About this task — Write out, without any change, the lines in the material below that run from the line with "R7: none -> 33k (+5V, BTN)" through the line with "U6 pin IN-: MB -> VLOAD", both included.

BEGIN Recorded information

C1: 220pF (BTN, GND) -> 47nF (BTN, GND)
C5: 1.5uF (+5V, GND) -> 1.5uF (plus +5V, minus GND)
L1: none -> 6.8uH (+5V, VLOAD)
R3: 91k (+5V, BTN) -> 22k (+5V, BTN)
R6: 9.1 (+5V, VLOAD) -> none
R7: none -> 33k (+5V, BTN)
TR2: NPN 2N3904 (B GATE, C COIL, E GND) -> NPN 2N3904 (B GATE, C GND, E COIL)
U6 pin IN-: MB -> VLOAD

END Recorded information
BEGIN Recorded information

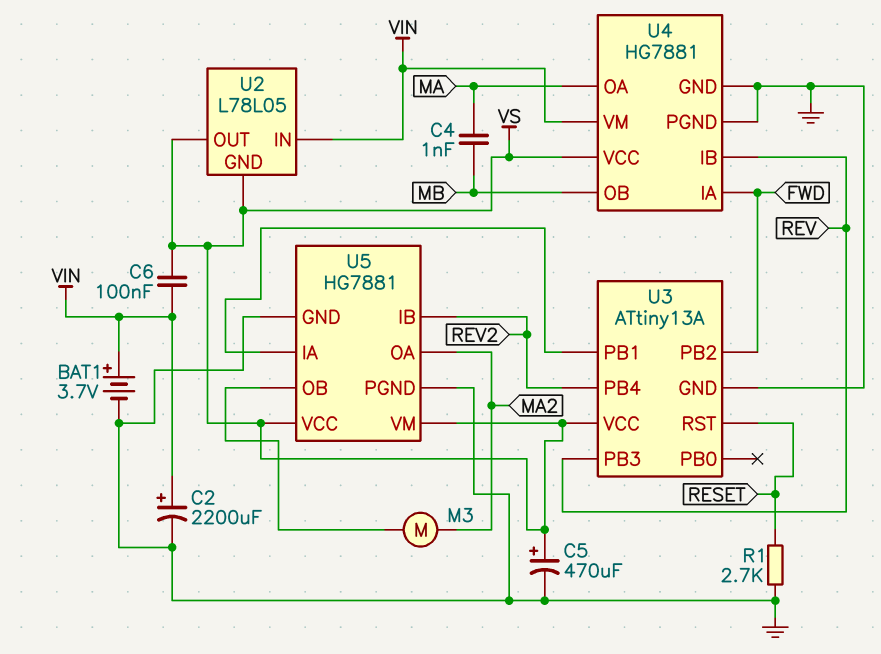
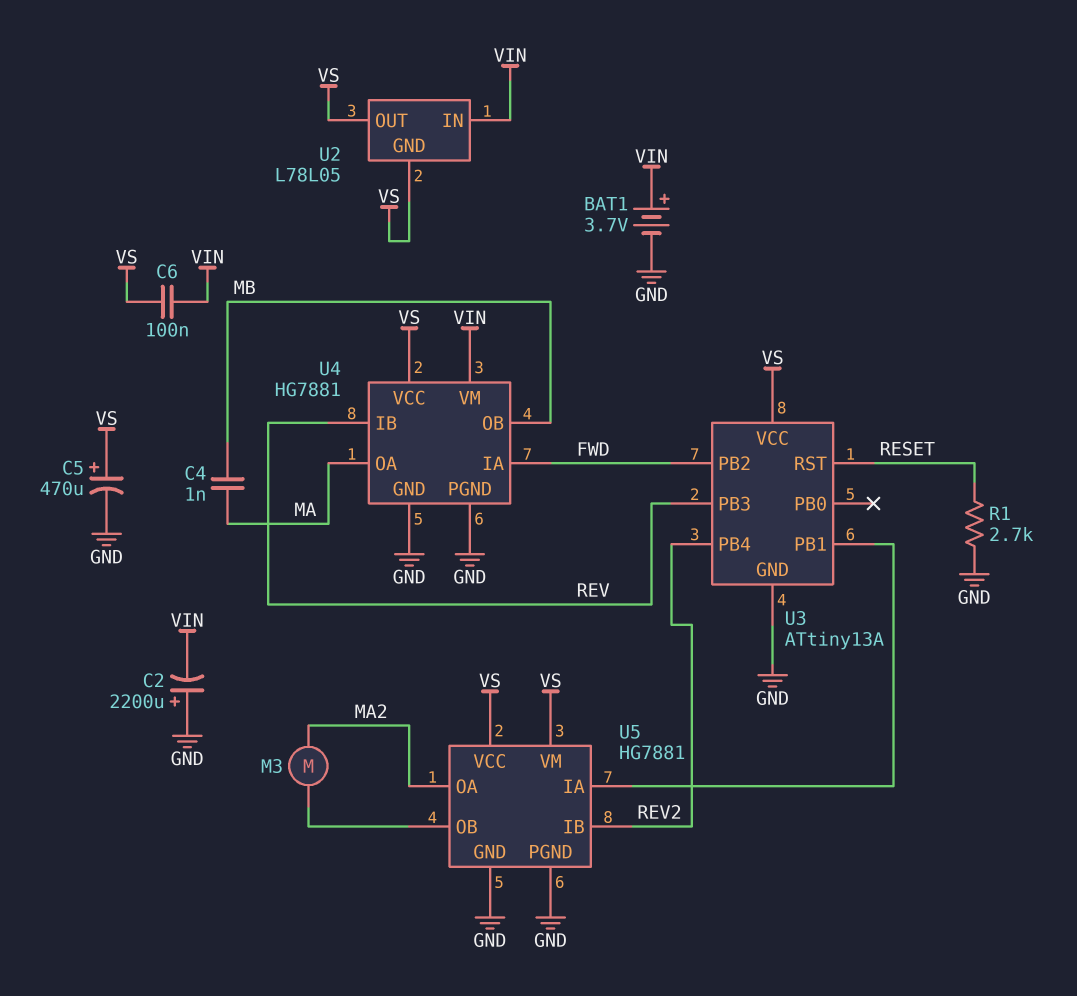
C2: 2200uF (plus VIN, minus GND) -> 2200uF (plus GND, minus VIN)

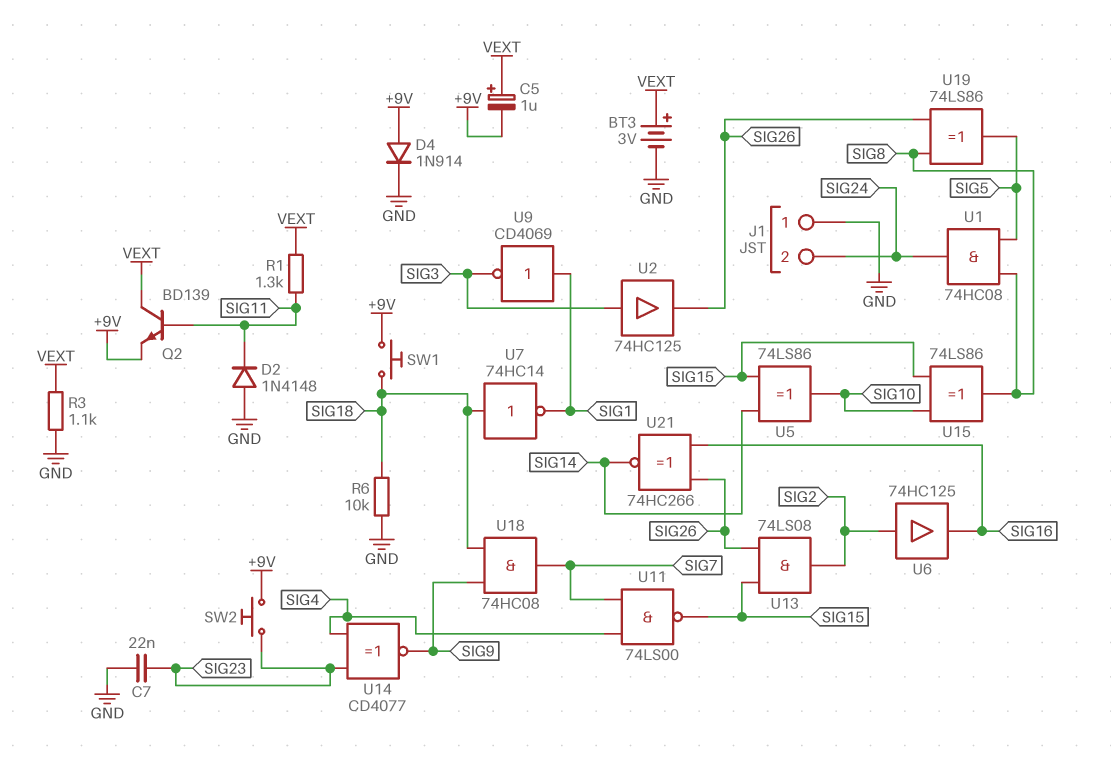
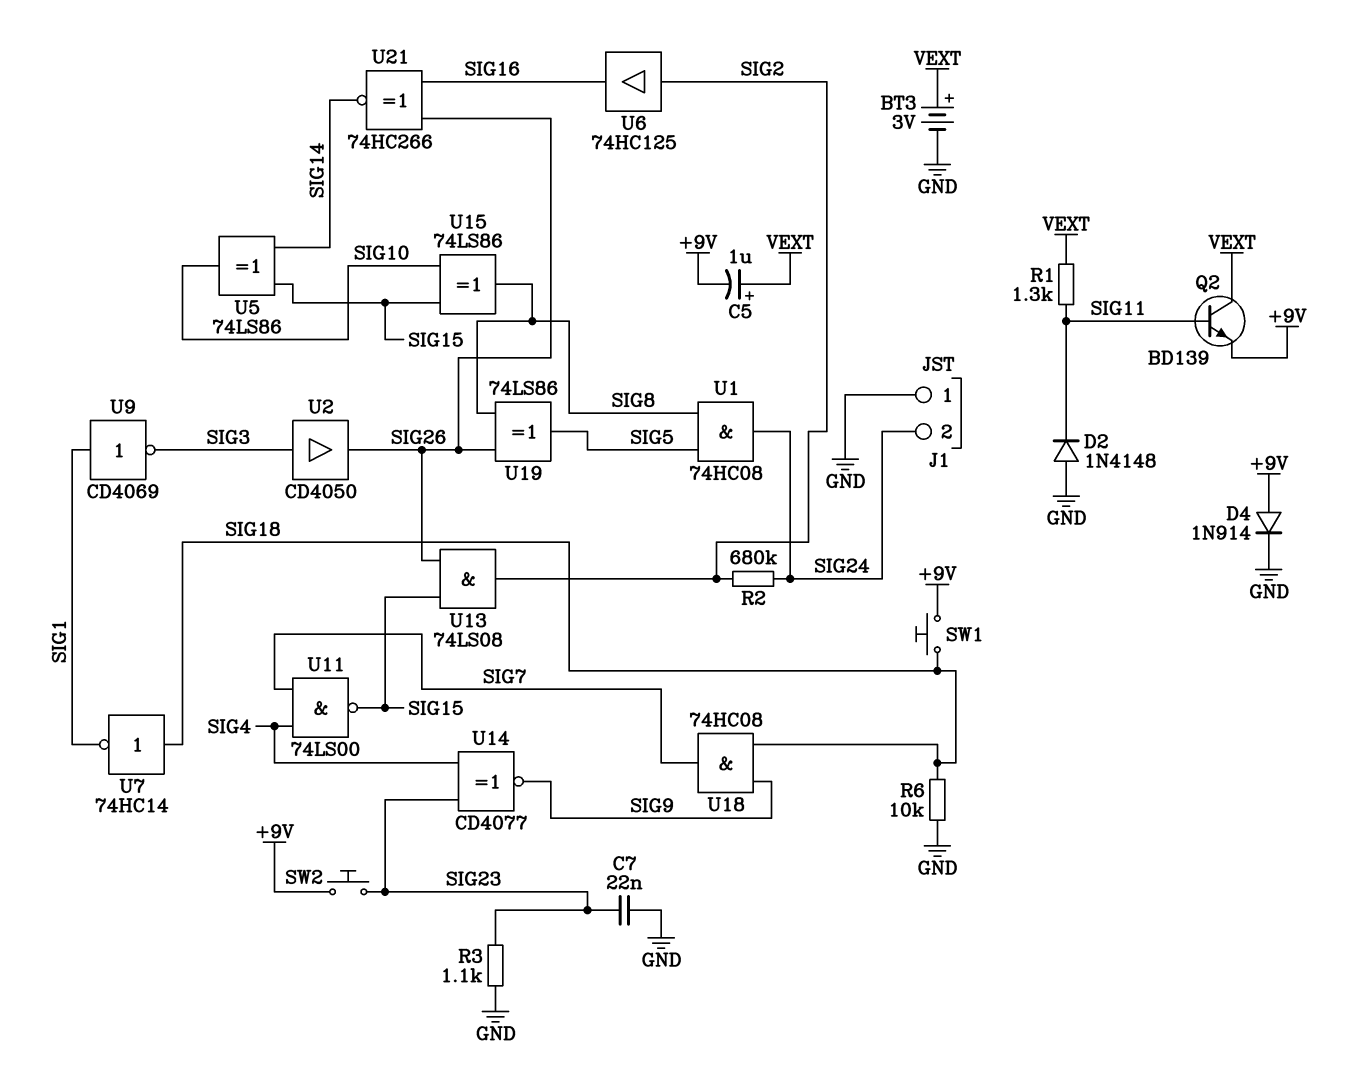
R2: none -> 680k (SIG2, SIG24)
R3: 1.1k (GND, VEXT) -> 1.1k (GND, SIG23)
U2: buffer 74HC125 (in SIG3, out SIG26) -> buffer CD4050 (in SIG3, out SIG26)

END Recorded information

Answer section —
R7: none -> 33k (+5V, BTN)
TR2: NPN 2N3904 (B GATE, C COIL, E GND) -> NPN 2N3904 (B GATE, C GND, E COIL)
U6 pin IN-: MB -> VLOAD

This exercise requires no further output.